* **Task statement**: Transcribe only the lines between the first line of the records and the line containing "- → prize cup/grey <738, 113, 826, 228>", inclusive, exactly as written.

-- Material for this exercise follows --

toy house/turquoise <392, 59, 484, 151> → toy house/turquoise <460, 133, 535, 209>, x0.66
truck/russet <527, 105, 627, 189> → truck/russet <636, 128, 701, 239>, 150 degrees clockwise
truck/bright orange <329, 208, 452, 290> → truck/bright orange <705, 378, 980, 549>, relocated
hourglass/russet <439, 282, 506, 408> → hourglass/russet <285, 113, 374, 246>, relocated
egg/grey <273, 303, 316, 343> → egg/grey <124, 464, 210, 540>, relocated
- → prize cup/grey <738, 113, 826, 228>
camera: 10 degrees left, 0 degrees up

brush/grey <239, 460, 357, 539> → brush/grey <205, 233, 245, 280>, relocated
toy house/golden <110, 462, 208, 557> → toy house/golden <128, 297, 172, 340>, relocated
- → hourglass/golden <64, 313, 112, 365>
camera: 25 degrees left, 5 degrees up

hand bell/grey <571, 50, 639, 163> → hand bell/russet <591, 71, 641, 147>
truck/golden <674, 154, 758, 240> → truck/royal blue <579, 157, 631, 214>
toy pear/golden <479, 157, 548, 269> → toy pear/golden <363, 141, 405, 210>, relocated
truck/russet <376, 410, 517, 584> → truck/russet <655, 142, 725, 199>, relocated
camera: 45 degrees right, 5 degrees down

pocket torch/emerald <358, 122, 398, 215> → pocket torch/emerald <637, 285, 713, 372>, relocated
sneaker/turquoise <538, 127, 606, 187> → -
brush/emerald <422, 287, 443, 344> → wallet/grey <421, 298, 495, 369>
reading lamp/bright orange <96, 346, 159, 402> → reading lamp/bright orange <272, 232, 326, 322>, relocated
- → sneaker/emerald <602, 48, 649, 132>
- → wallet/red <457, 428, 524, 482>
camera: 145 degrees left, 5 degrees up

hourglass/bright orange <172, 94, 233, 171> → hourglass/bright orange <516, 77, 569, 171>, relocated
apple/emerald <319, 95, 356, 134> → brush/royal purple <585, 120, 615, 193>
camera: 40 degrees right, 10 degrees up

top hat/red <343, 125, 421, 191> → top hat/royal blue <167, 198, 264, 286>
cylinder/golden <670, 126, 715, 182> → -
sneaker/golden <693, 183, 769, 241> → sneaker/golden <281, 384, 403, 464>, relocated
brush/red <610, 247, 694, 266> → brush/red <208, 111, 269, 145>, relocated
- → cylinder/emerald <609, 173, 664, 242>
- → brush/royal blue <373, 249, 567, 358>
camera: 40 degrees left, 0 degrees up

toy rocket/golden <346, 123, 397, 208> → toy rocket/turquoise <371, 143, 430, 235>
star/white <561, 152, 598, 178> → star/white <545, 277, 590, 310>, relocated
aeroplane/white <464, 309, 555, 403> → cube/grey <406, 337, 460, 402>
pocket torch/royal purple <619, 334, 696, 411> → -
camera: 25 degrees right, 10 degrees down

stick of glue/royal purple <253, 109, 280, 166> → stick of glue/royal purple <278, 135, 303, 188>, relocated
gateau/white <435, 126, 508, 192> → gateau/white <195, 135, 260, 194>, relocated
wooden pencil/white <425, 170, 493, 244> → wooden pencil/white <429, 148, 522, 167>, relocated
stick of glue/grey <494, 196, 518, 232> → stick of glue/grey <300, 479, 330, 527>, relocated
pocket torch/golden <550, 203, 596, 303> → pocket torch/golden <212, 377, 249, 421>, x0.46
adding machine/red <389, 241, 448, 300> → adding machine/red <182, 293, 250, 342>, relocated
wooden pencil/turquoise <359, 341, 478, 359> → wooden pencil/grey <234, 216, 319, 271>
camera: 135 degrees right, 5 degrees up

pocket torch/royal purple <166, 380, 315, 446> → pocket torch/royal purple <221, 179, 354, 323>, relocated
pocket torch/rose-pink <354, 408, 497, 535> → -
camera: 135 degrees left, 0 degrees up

-- Material for this exercise concluded --

* **Response**:
toy house/turquoise <392, 59, 484, 151> → toy house/turquoise <460, 133, 535, 209>, x0.66
truck/russet <527, 105, 627, 189> → truck/russet <636, 128, 701, 239>, 150 degrees clockwise
truck/bright orange <329, 208, 452, 290> → truck/bright orange <705, 378, 980, 549>, relocated
hourglass/russet <439, 282, 506, 408> → hourglass/russet <285, 113, 374, 246>, relocated
egg/grey <273, 303, 316, 343> → egg/grey <124, 464, 210, 540>, relocated
- → prize cup/grey <738, 113, 826, 228>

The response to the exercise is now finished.